Your assignment »
Find the lines below in which the string "none" occurs. Copy each one.

Data shown »
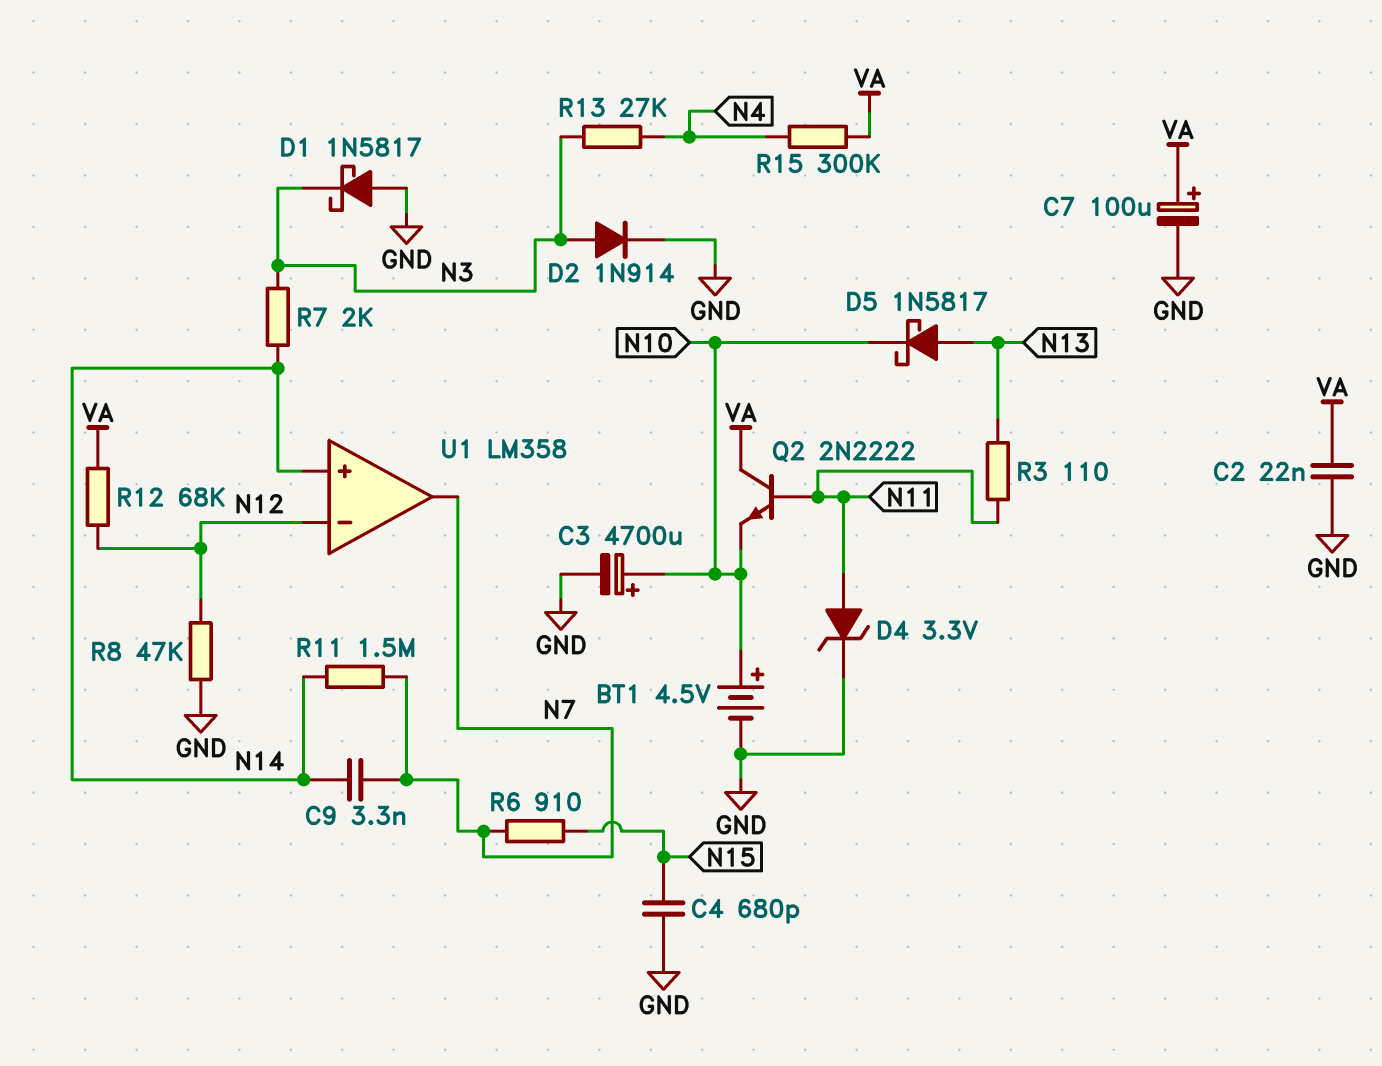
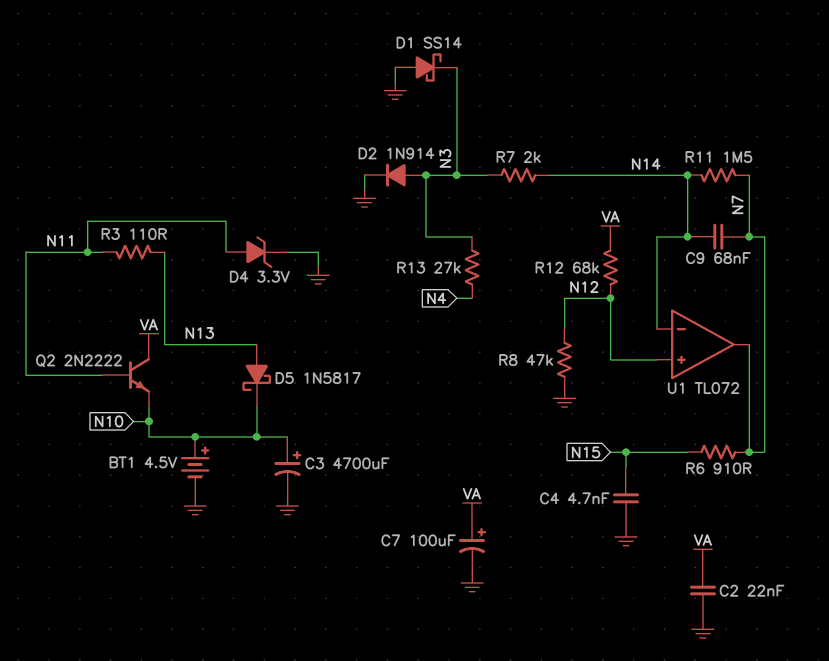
C4: 680pF (GND, N15) -> 4.7nF (GND, N15)
C9: 3.3nF (N7, N14) -> 68nF (N7, N14)
D1: schottky 1N5817 (A GND, K N3) -> schottky SS14 (A GND, K N3)
R15: 300k (N4, VA) -> none
U1: LM358 -> TL072
U1 pin in+: N14 -> N12
U1 pin in-: N12 -> N14

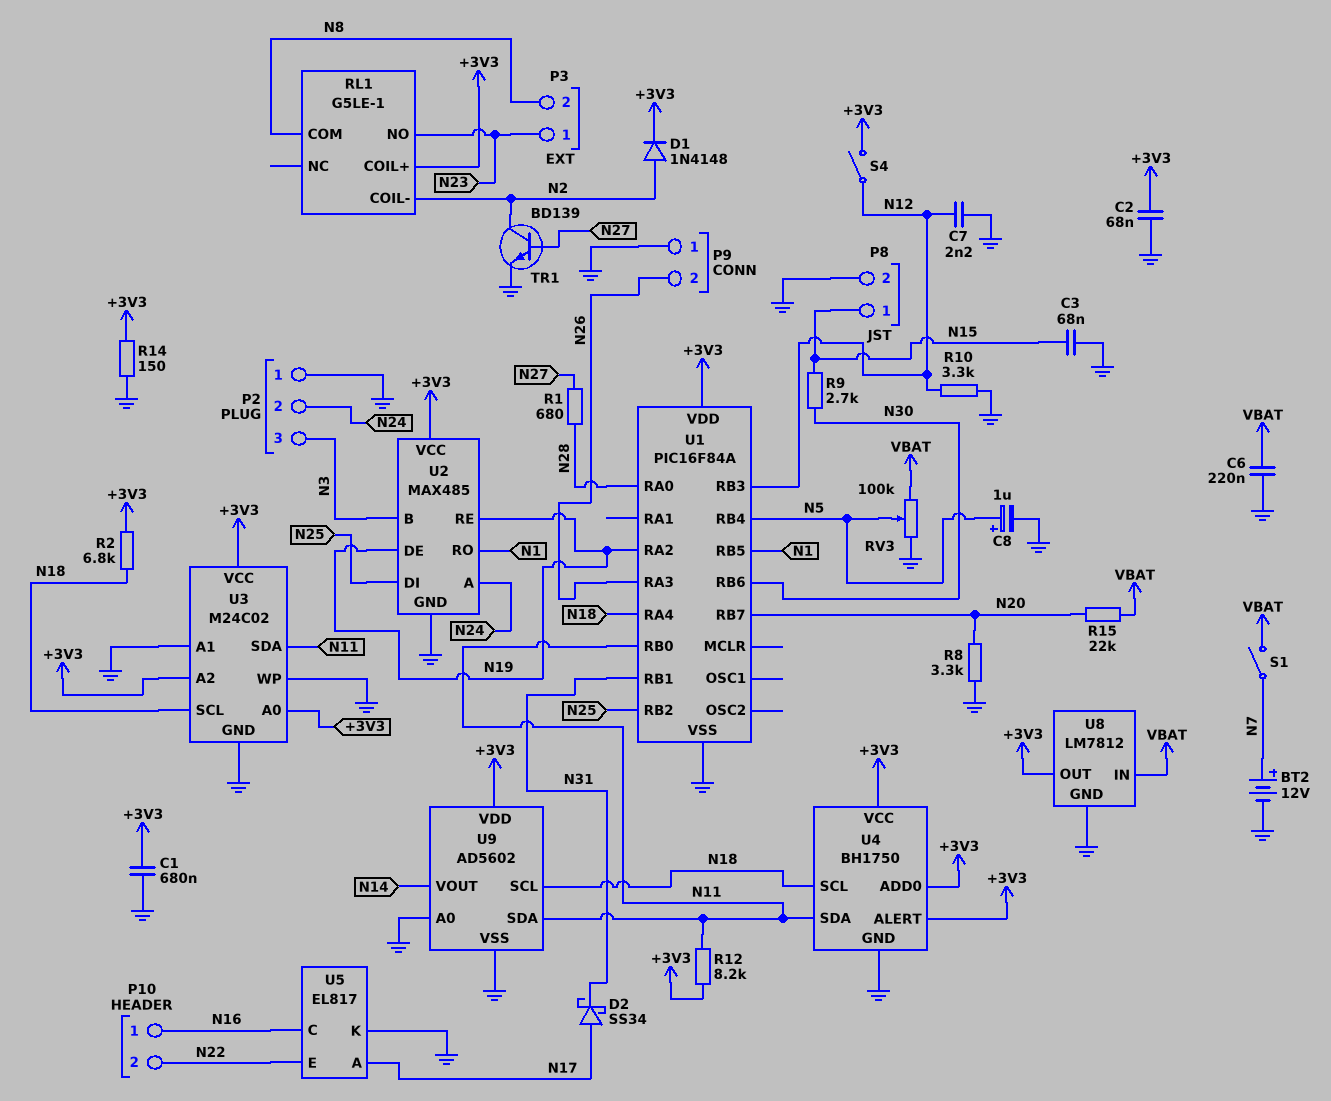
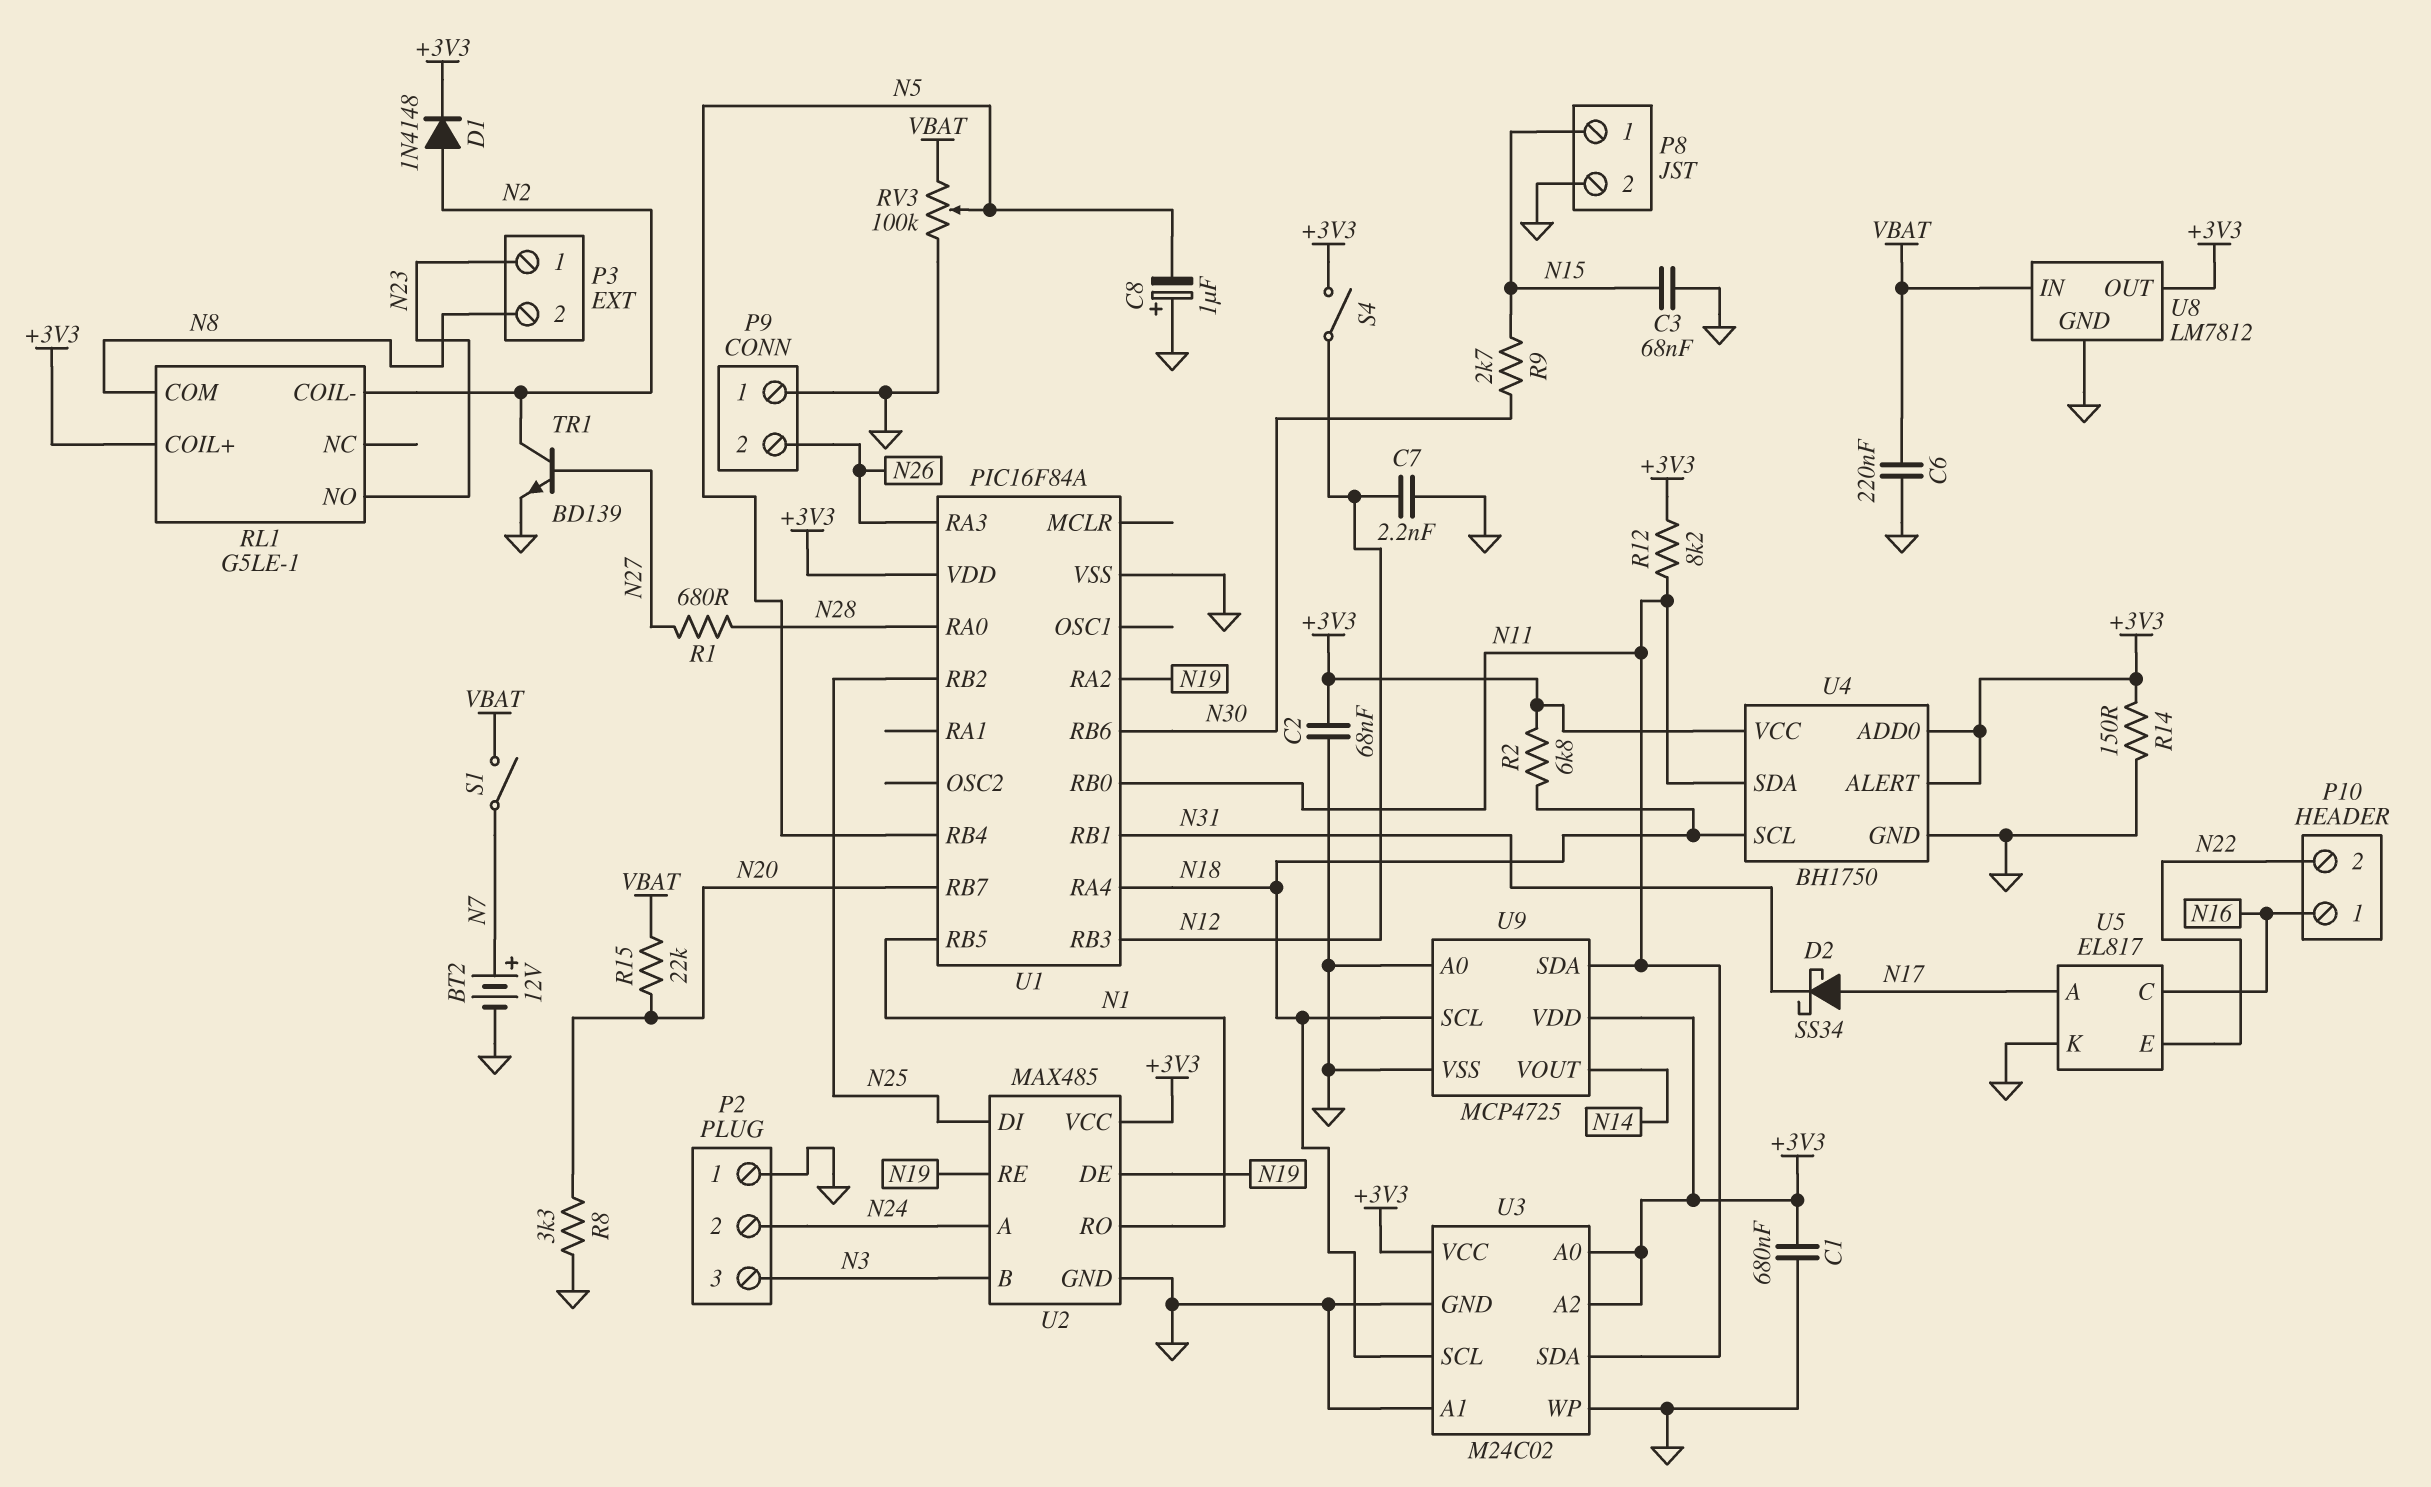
C8: 1uF (plus N5, minus GND) -> 1uF (plus GND, minus N5)
R10: 3.3k (GND, N12) -> none
U9: AD5602 -> MCP4725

Task solution »
R15: 300k (N4, VA) -> none
R10: 3.3k (GND, N12) -> none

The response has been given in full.